"""
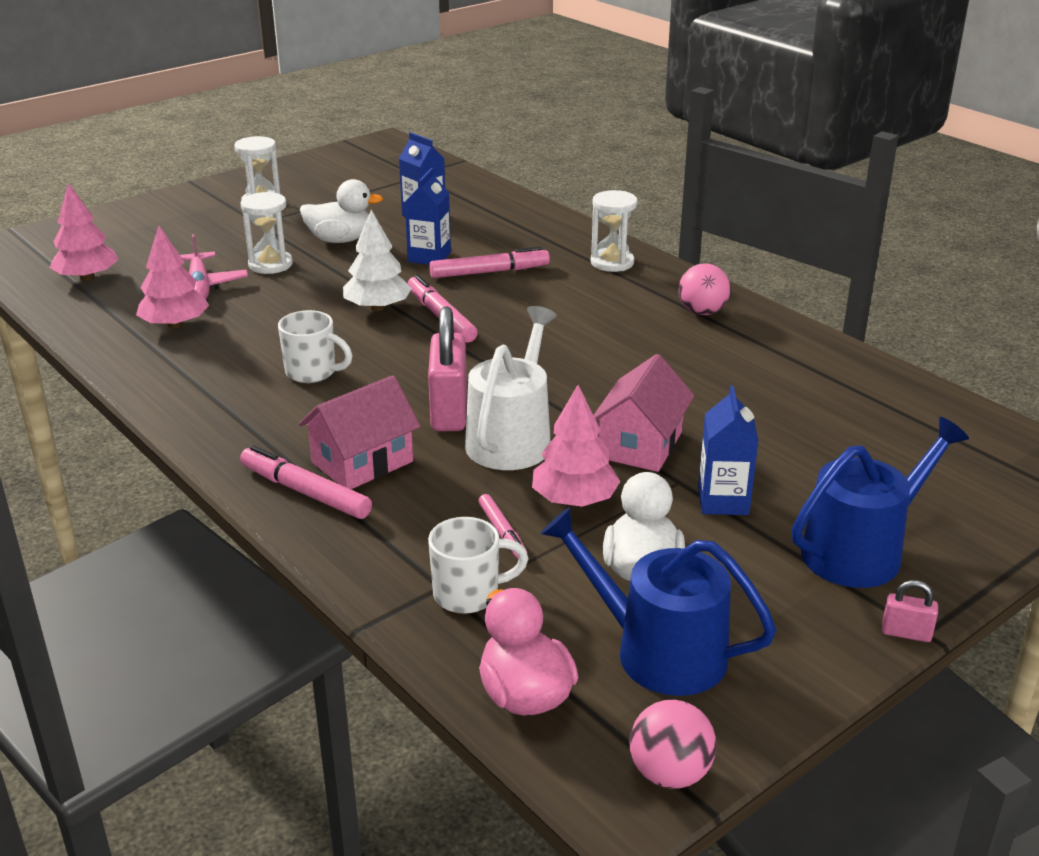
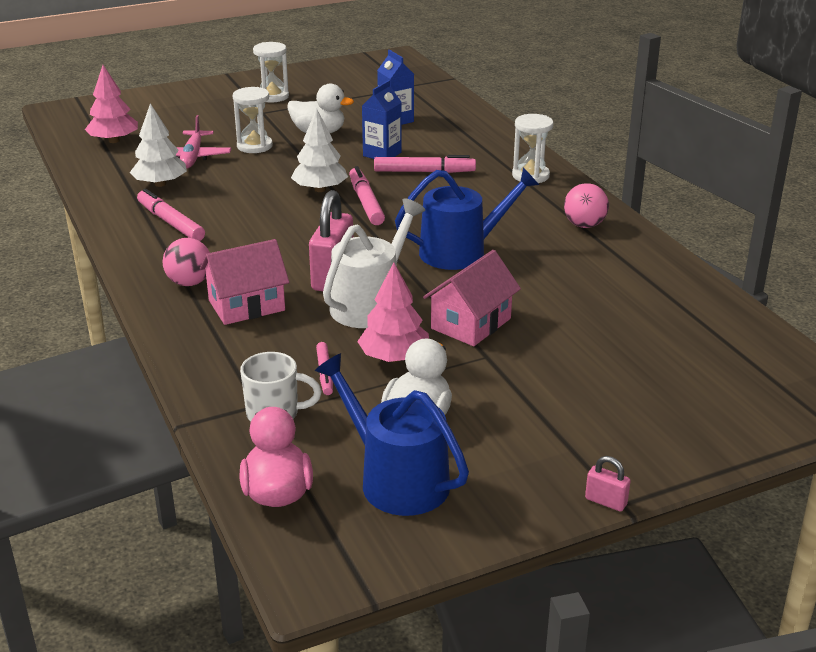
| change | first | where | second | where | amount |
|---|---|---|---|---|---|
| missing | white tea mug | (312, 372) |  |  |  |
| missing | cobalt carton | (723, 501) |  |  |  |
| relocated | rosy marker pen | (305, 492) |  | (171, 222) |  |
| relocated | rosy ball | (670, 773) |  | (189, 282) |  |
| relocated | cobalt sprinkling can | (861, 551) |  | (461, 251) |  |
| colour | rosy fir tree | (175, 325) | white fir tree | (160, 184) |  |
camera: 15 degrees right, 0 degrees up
"""
● **TASK DESCRIPTION**:
Every line above should be printed again word for word, without its pictures.

● **RESPONSE TO THIS TASK**:
| change | first | where | second | where | amount |
|---|---|---|---|---|---|
| missing | white tea mug | (312, 372) |  |  |  |
| missing | cobalt carton | (723, 501) |  |  |  |
| relocated | rosy marker pen | (305, 492) |  | (171, 222) |  |
| relocated | rosy ball | (670, 773) |  | (189, 282) |  |
| relocated | cobalt sprinkling can | (861, 551) |  | (461, 251) |  |
| colour | rosy fir tree | (175, 325) | white fir tree | (160, 184) |  |
camera: 15 degrees right, 0 degrees up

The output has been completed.